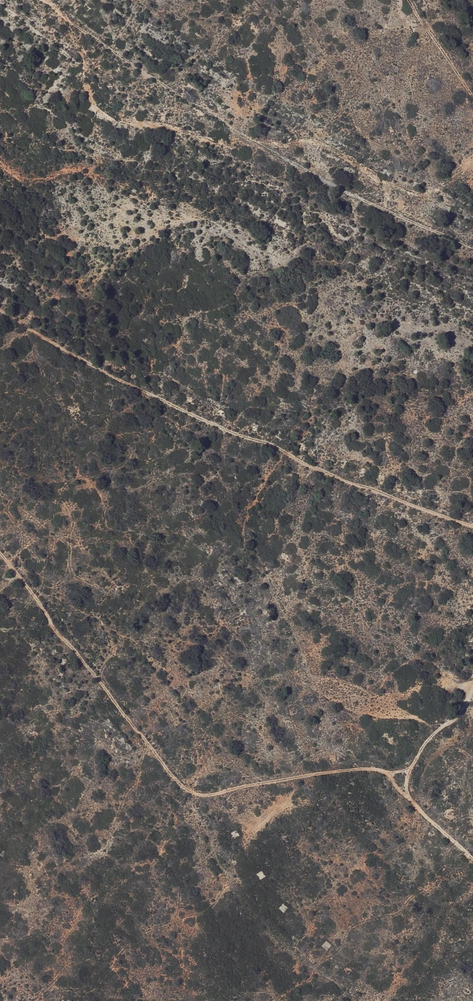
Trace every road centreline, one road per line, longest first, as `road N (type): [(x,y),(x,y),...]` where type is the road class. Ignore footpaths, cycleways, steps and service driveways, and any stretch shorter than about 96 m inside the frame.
road 1 (track): [(0,551),(61,638),(192,791),(339,770),(396,773),(472,693)]
road 2 (track): [(472,524),(252,441),(147,392),(0,308)]
road 3 (track): [(472,248),(319,176),(178,97),(50,0)]

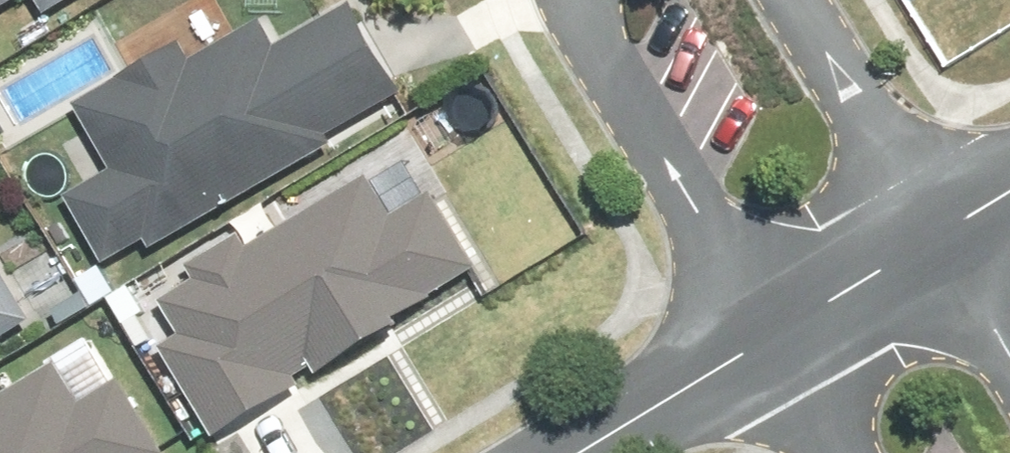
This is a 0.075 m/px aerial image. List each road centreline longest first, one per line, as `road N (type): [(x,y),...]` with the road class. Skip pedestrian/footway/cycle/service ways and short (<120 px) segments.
road 1 (residential): [(762,343),(566,0)]
road 2 (residential): [(785,0),(938,238)]
road 3 (residential): [(762,343),(577,452)]
road 4 (residential): [(938,238),(762,343)]
road 5 (residential): [(938,238),(1009,359)]
road 6 (residential): [(831,452),(762,343)]

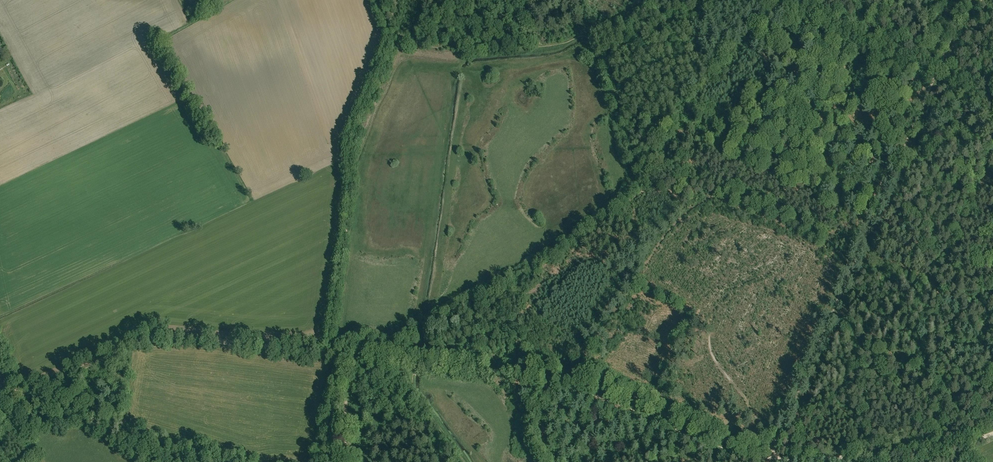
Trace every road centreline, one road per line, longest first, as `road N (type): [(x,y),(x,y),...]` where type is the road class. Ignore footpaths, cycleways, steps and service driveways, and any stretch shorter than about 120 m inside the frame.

● ● ● ● ●

Pictures aside, restate all of the entries exactly.

Trace every road centreline, one road per line, longest first, as `road N (type): [(x,y),(x,y),...]` where type is the road class. Ignore footpaths, cycleways, steps and service driveways, and any stretch shorter than about 96 m inside the frame.
road 1 (track): [(0,551),(61,638),(192,791),(339,770),(396,773),(472,693)]
road 2 (track): [(472,524),(252,441),(147,392),(0,308)]
road 3 (track): [(472,248),(319,176),(178,97),(50,0)]

This is a 0.075 m/px aerial image. List each road centreline longest first, one per line, as `road N (type): [(x,y),...]` with the road class. Skip pedestrian/footway/cycle/service ways and short (<120 px) segments.
road 1 (residential): [(762,343),(566,0)]
road 2 (residential): [(785,0),(938,238)]
road 3 (residential): [(762,343),(577,452)]
road 4 (residential): [(938,238),(762,343)]
road 5 (residential): [(938,238),(1009,359)]
road 6 (residential): [(831,452),(762,343)]

Trace every road centreline, one road per line, longest first, as `road N (type): [(x,y),(x,y),...]` where type is the road class. Ignore footpaths, cycleways, steps and service driveways, and any stretch shorter than about 120 m inside the frame.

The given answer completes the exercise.